» **Extracted information**:
========================================
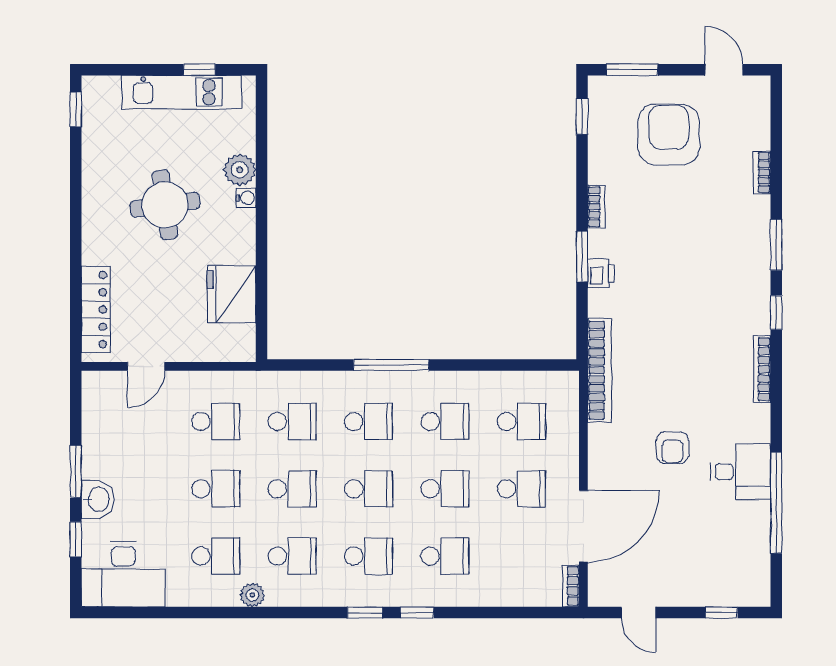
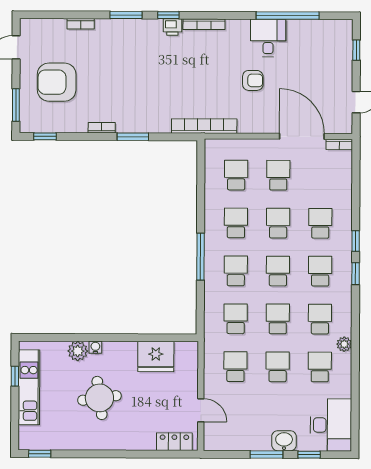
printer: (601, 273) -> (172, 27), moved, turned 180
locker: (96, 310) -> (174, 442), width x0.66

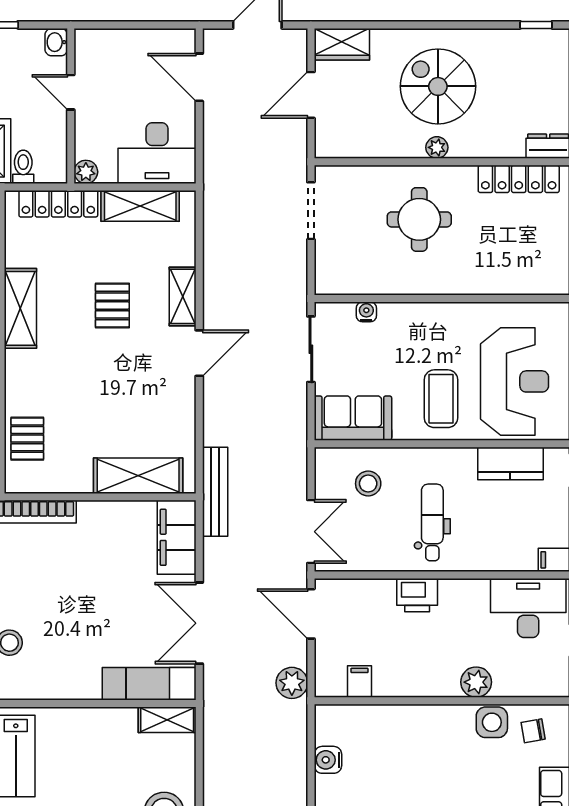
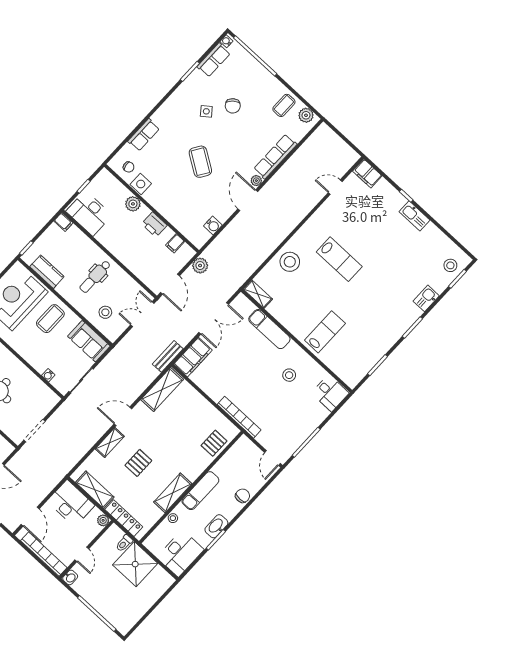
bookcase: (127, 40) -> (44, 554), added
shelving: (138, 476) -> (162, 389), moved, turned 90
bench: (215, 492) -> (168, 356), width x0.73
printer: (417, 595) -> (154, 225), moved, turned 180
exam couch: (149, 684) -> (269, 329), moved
========================================
» **What you should do**:
Tally up the lines in the preceding listing that contain the string "printer". Respond with the number and nothing else.

» **Written solution**:
2